[DATASET]
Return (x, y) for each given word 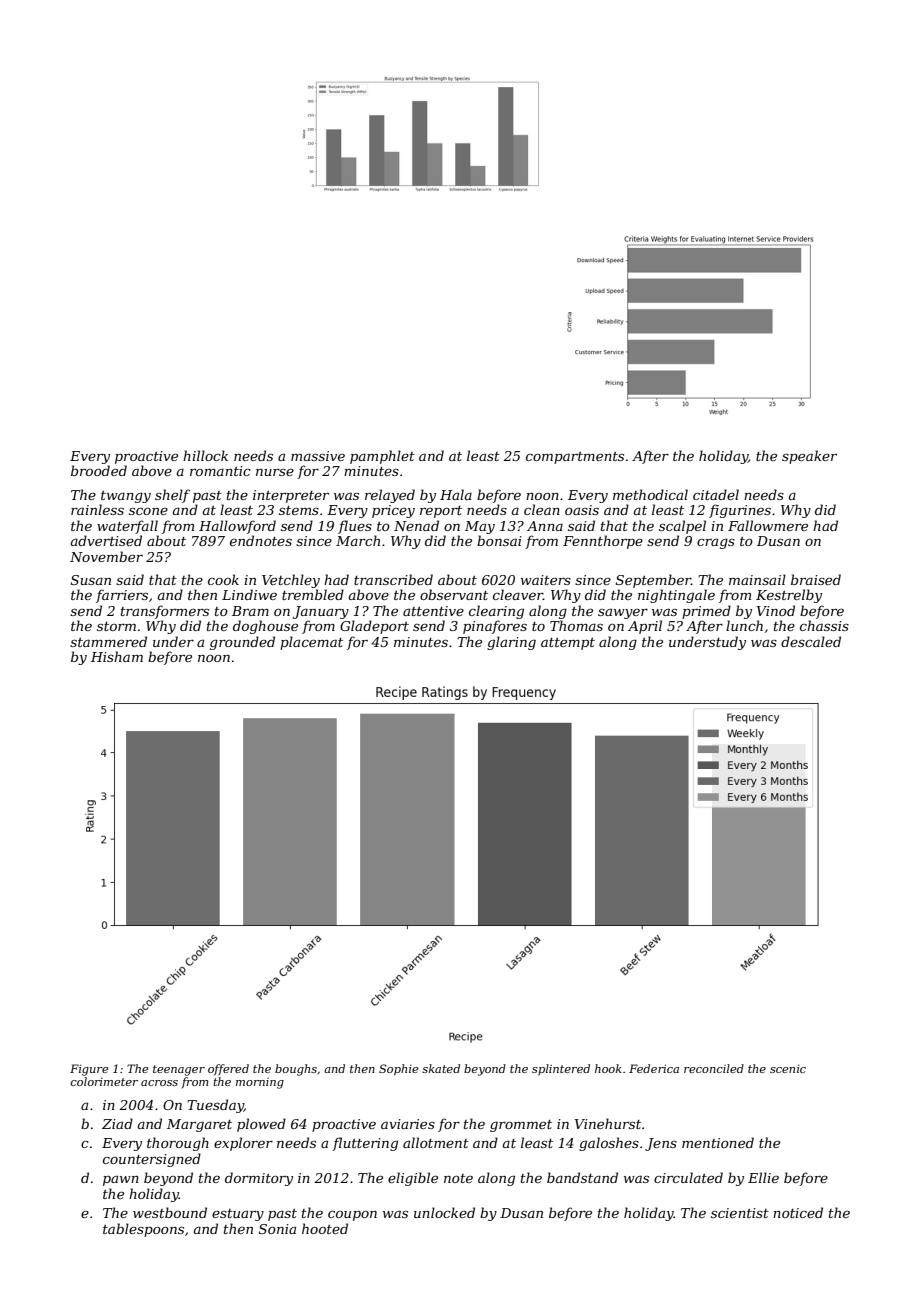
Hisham (117, 656)
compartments (575, 458)
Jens (661, 1144)
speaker (809, 457)
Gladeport (374, 627)
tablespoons (143, 1230)
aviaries (408, 1124)
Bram (250, 611)
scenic (788, 1069)
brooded (99, 470)
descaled (811, 641)
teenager (179, 1070)
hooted (325, 1228)
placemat (311, 643)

[SET EXERCISE] Reproduce the records above with "word" swapped for "term" and every other detail unchanged. Omit the pictures from your answer.

[TASK RESPONSE]
Return (x, y) for each given term 
Hisham (117, 656)
compartments (575, 458)
Jens (661, 1144)
speaker (809, 457)
Gladeport (374, 627)
tablespoons (143, 1230)
aviaries (408, 1124)
Bram (250, 611)
scenic (788, 1069)
brooded (99, 470)
descaled (811, 641)
teenager (179, 1070)
hooted (325, 1228)
placemat (311, 643)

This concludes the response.